Scan the data below and copy each line where "bucket" occurs.

------

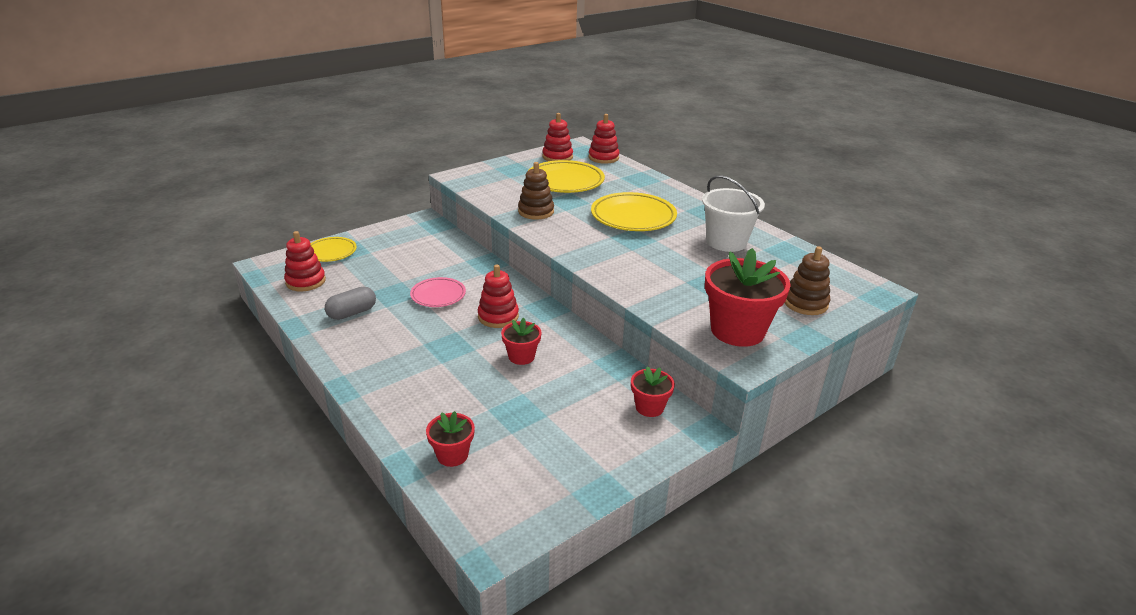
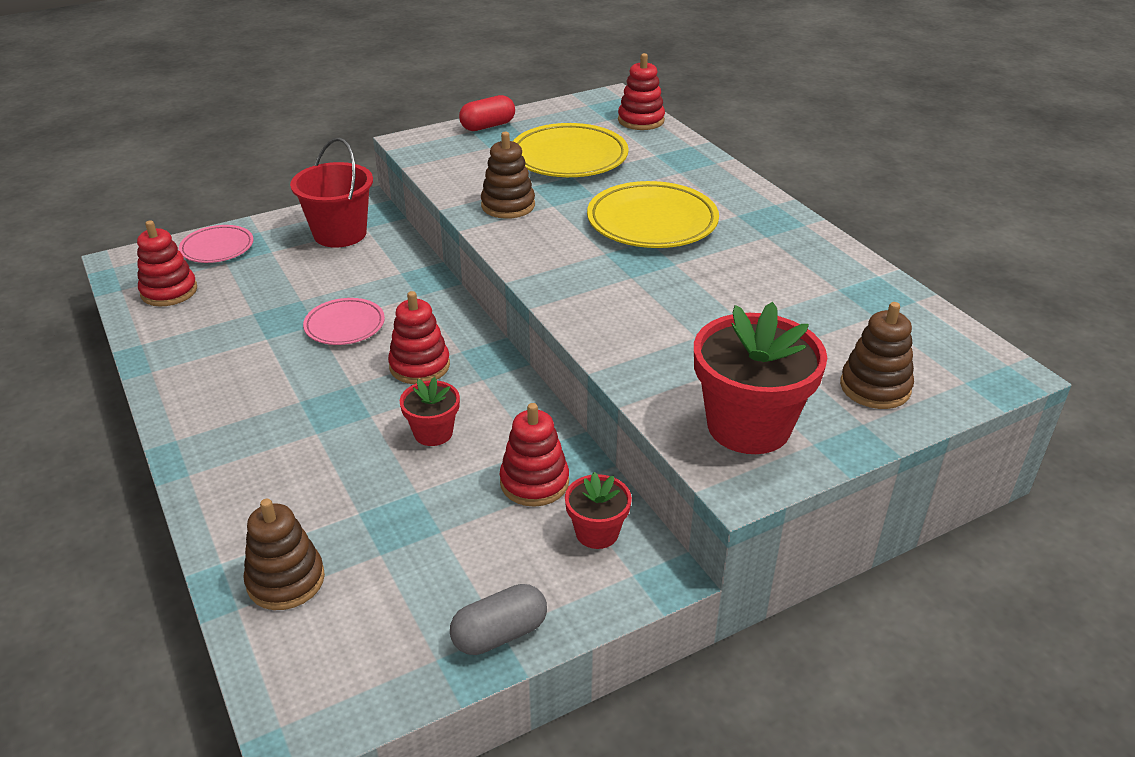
camera: 10 degrees right, 5 degrees up
yellow plate [310,237,357,262] -> pink plate [179,225,253,263]
grey capsule [325,287,376,320] -> grey capsule moved to [450,584,547,655]
red flower pot [426,411,475,467] -> brown stacking toy [243,499,325,610]
red stacking toy [542,113,573,161] -> red stacking toy moved to [499,403,569,507]
white bucket [702,175,765,252] -> none
none -> red bucket [290,138,373,248]
none -> red capsule [459,95,515,131]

------

▸ **Answer box**
white bucket [702,175,765,252] -> none
none -> red bucket [290,138,373,248]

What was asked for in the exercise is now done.